Records shown:
══════════════════════════════

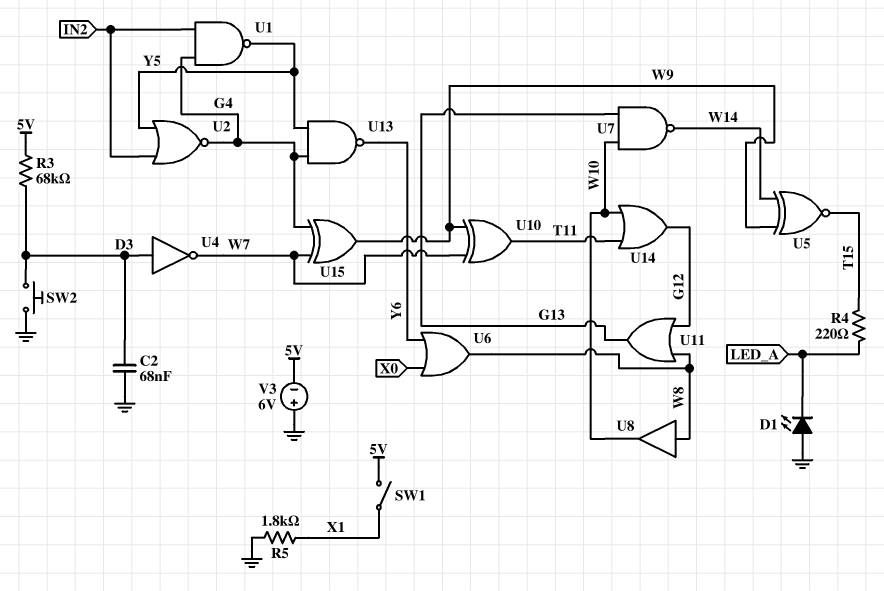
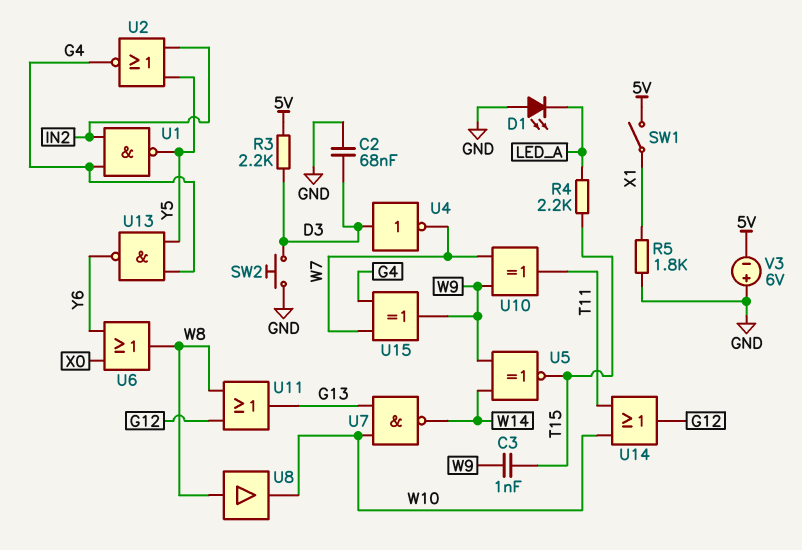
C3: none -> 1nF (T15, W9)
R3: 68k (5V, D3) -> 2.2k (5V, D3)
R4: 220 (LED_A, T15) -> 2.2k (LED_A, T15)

══════════════════════════════

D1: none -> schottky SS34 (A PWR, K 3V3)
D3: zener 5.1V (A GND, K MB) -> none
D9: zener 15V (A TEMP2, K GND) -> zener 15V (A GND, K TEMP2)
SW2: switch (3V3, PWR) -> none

══════════════════════════════

Task instructions:
Only the lines above from the line with "D1: none -> schottky SS34 (A PWR, K 3V3)" to the line with "SW2: switch (3V3, PWR) -> none", those two lines included, should be reproduced exactly.

Your solution:
D1: none -> schottky SS34 (A PWR, K 3V3)
D3: zener 5.1V (A GND, K MB) -> none
D9: zener 15V (A TEMP2, K GND) -> zener 15V (A GND, K TEMP2)
SW2: switch (3V3, PWR) -> none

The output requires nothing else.